# What you have to do
Please repeat the entries below exactly as written, leaving out any images.
- Opening Delimiter -
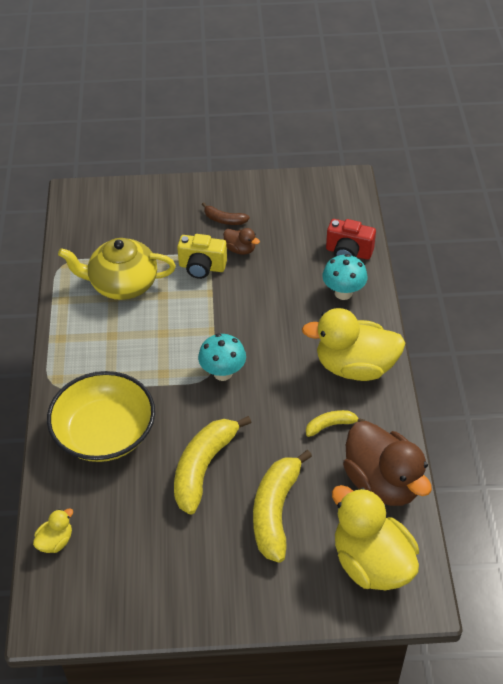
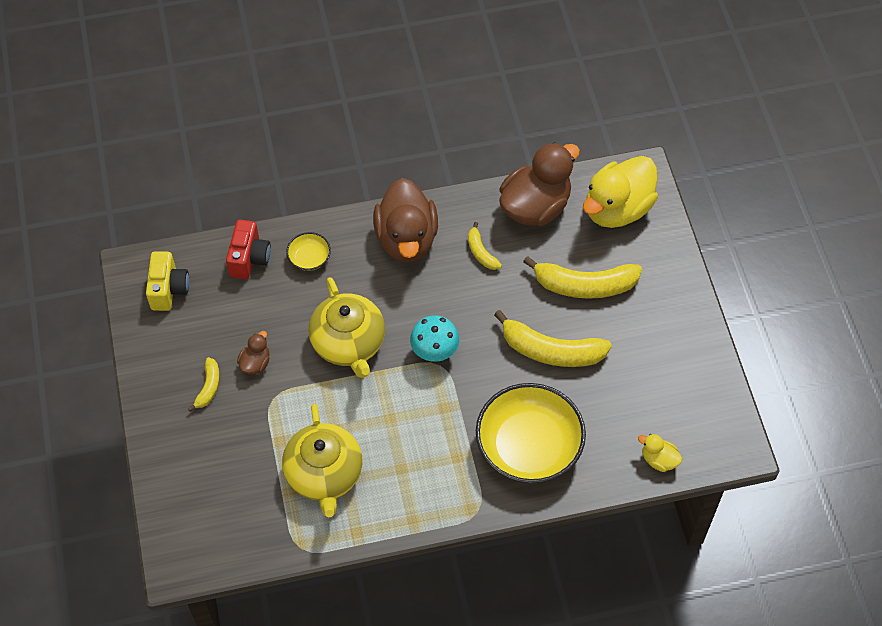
camera: 100 degrees left, 10 degrees up
yellow camera [177,234,227,279] -> yellow camera moved to [146,251,189,311]
brown banana [202,203,250,225] -> yellow banana [188,357,220,412]
yellow duck [302,308,405,381] -> brown duck [373,178,438,262]
turquoise mushroom [322,254,368,300] -> yellow bowl [286,232,331,271]
none -> yellow teapot [308,277,385,378]

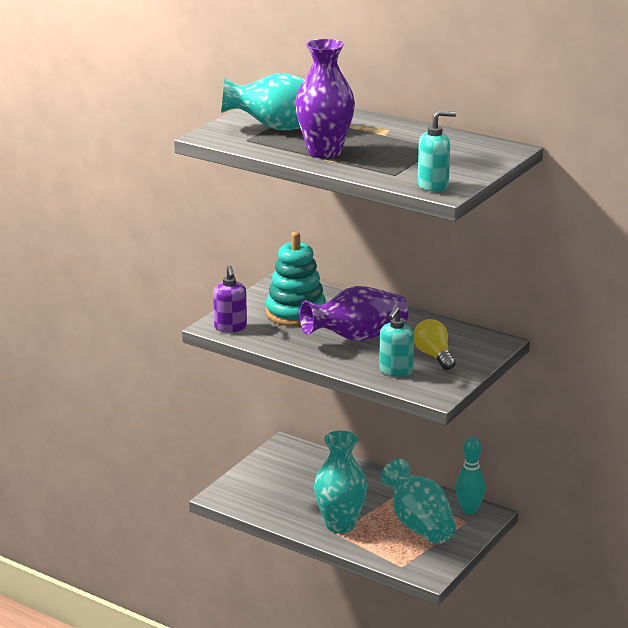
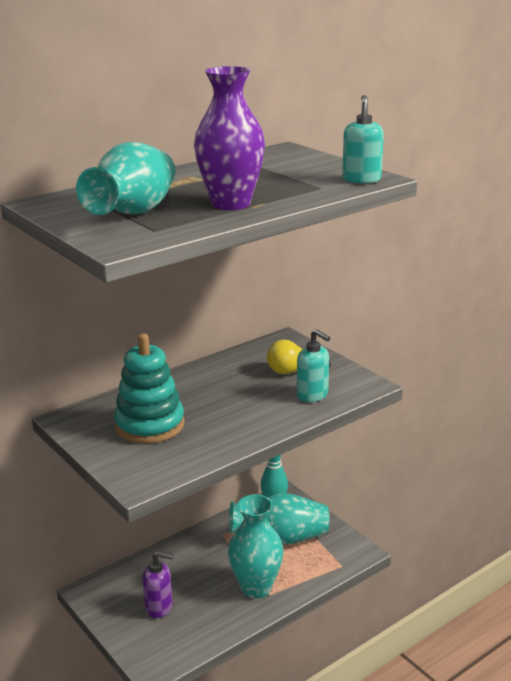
camera: 70 degrees left, 0 degrees up
purple soap dispenser [213,265,247,332] -> purple soap dispenser moved to [143,551,174,618]
purple vase [300,286,408,341] -> none

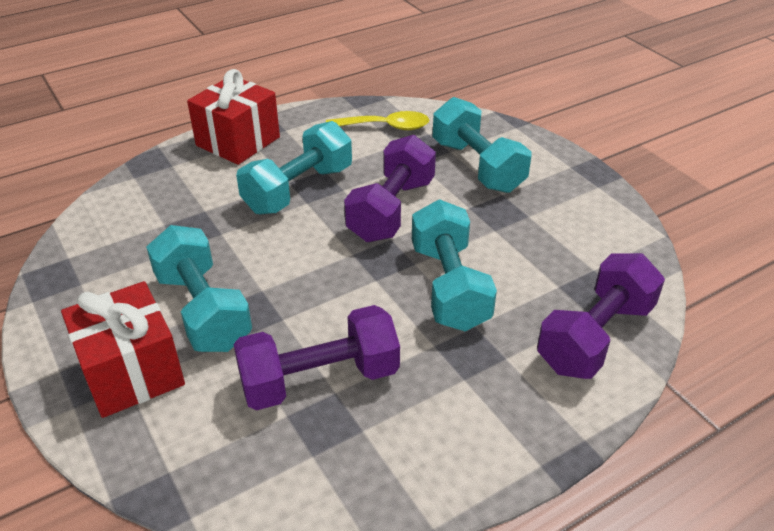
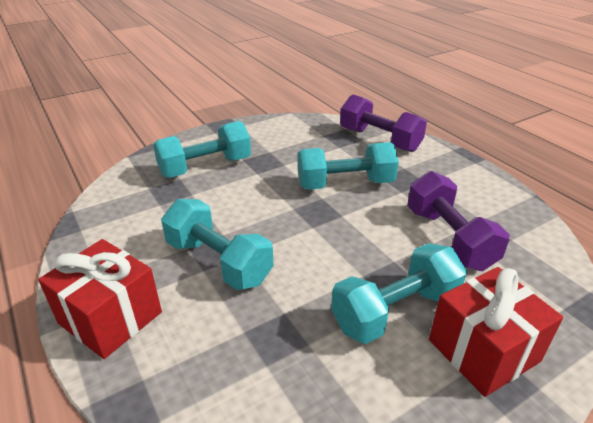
camera: 90 degrees left, 5 degrees down
yellow spoon [326,111,429,130] -> none
purple dumbbell [344,135,436,242] -> none

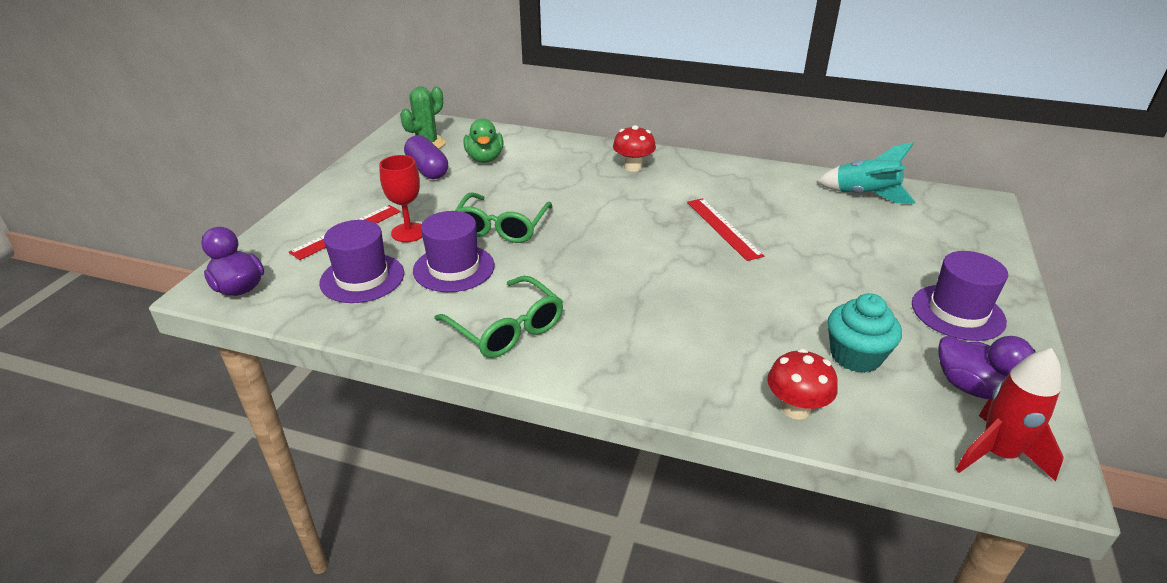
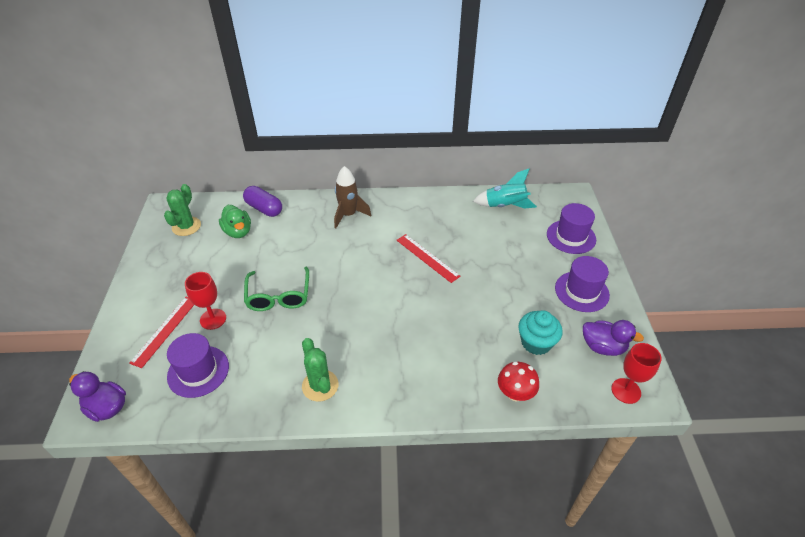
camera: 20 degrees left, 10 degrees up
purple capsule [404,135,448,179] -> purple capsule moved to [243,186,282,217]
purple hat [413,211,495,292] -> purple hat moved to [547,203,596,254]
green glasses [434,276,563,358] -> green cactus [302,338,338,402]
red mushroom [613,125,656,172] -> brown rocket [334,166,371,228]
red rocket [956,348,1064,482] -> red goblet [611,343,662,404]

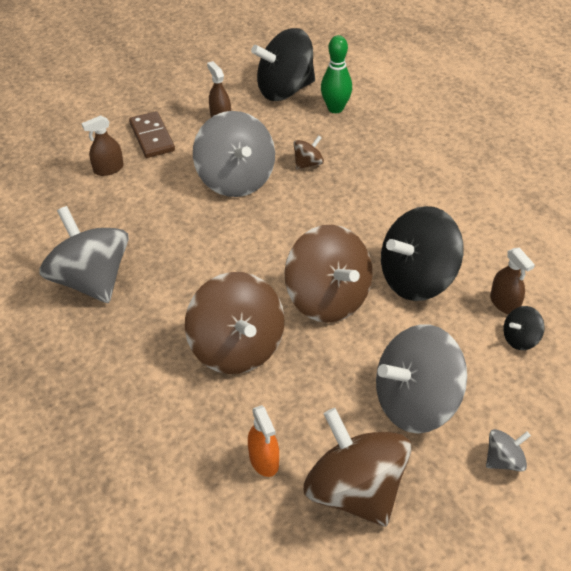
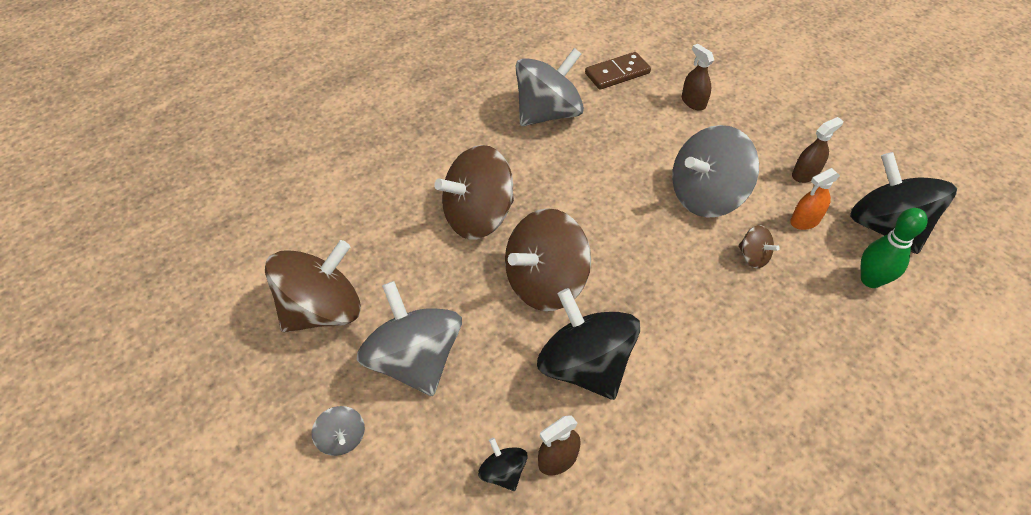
camera: 85 degrees right, 5 degrees up
brown domino [129,111,175,158] -> brown domino moved to [585,52,651,90]
orange spray bottle [248,405,279,477] -> orange spray bottle moved to [790,168,840,230]

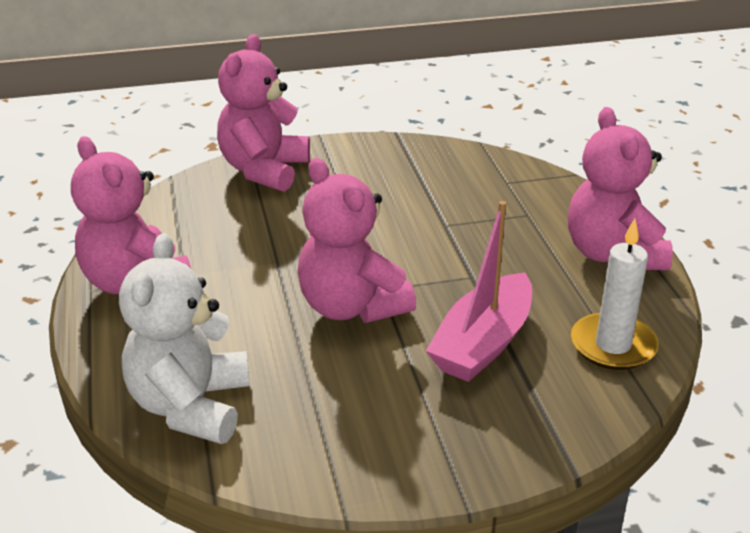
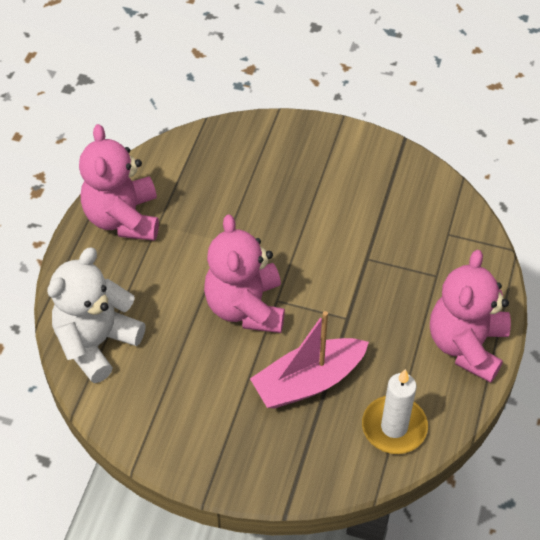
camera: 30 degrees right, 20 degrees up
pink teddy bear [217,34,310,192] -> none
- Closing Delimiter -
# Answer to this problem
camera: 100 degrees left, 10 degrees up
yellow camera [177,234,227,279] -> yellow camera moved to [146,251,189,311]
brown banana [202,203,250,225] -> yellow banana [188,357,220,412]
yellow duck [302,308,405,381] -> brown duck [373,178,438,262]
turquoise mushroom [322,254,368,300] -> yellow bowl [286,232,331,271]
none -> yellow teapot [308,277,385,378]

camera: 70 degrees left, 0 degrees up
purple soap dispenser [213,265,247,332] -> purple soap dispenser moved to [143,551,174,618]
purple vase [300,286,408,341] -> none

camera: 90 degrees left, 5 degrees down
yellow spoon [326,111,429,130] -> none
purple dumbbell [344,135,436,242] -> none

camera: 20 degrees left, 10 degrees up
purple capsule [404,135,448,179] -> purple capsule moved to [243,186,282,217]
purple hat [413,211,495,292] -> purple hat moved to [547,203,596,254]
green glasses [434,276,563,358] -> green cactus [302,338,338,402]
red mushroom [613,125,656,172] -> brown rocket [334,166,371,228]
red rocket [956,348,1064,482] -> red goblet [611,343,662,404]

camera: 85 degrees right, 5 degrees up
brown domino [129,111,175,158] -> brown domino moved to [585,52,651,90]
orange spray bottle [248,405,279,477] -> orange spray bottle moved to [790,168,840,230]

camera: 30 degrees right, 20 degrees up
pink teddy bear [217,34,310,192] -> none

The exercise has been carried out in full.